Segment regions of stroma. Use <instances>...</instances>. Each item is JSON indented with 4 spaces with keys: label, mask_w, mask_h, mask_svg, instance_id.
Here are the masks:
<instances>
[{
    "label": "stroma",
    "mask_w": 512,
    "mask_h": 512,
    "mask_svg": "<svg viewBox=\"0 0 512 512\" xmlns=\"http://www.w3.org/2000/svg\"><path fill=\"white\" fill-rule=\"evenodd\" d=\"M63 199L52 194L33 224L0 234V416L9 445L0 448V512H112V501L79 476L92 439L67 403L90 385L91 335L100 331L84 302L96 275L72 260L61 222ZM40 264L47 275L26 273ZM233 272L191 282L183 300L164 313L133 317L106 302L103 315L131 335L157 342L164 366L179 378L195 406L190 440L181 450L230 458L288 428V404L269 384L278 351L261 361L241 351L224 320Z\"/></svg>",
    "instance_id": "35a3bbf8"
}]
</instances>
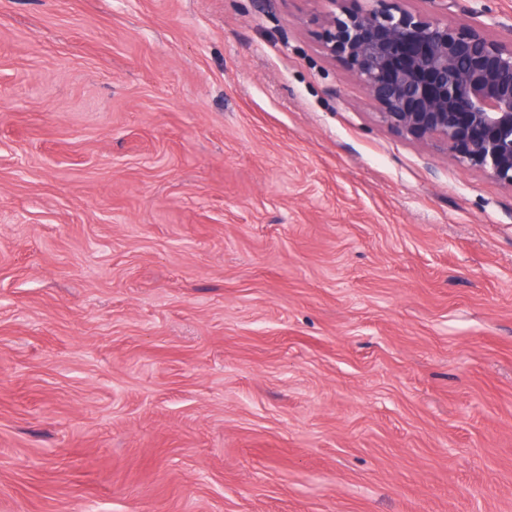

_The problem_
Copy out the listing exactly as it stands, but not the pictures.

_Output for this task_
Segment regions of stroma. Use <instances>...</instances>. Each item is JSON indented with 4 spaces with keys: label, mask_w, mask_h, mask_svg, instance_id.
Here are the masks:
<instances>
[{
    "label": "stroma",
    "mask_w": 512,
    "mask_h": 512,
    "mask_svg": "<svg viewBox=\"0 0 512 512\" xmlns=\"http://www.w3.org/2000/svg\"><path fill=\"white\" fill-rule=\"evenodd\" d=\"M63 199L52 194L33 224L0 234V416L9 445L0 448V512H112V501L79 476L92 439L67 403L90 385L91 335L100 331L84 302L96 275L72 260L61 222ZM40 264L47 275L26 273ZM233 272L191 282L183 300L164 313L133 317L106 302L103 315L131 335L157 342L164 366L179 378L195 406L190 440L181 450L230 458L288 428V404L269 384L278 351L261 361L241 351L224 320Z\"/></svg>",
    "instance_id": "35a3bbf8"
}]
</instances>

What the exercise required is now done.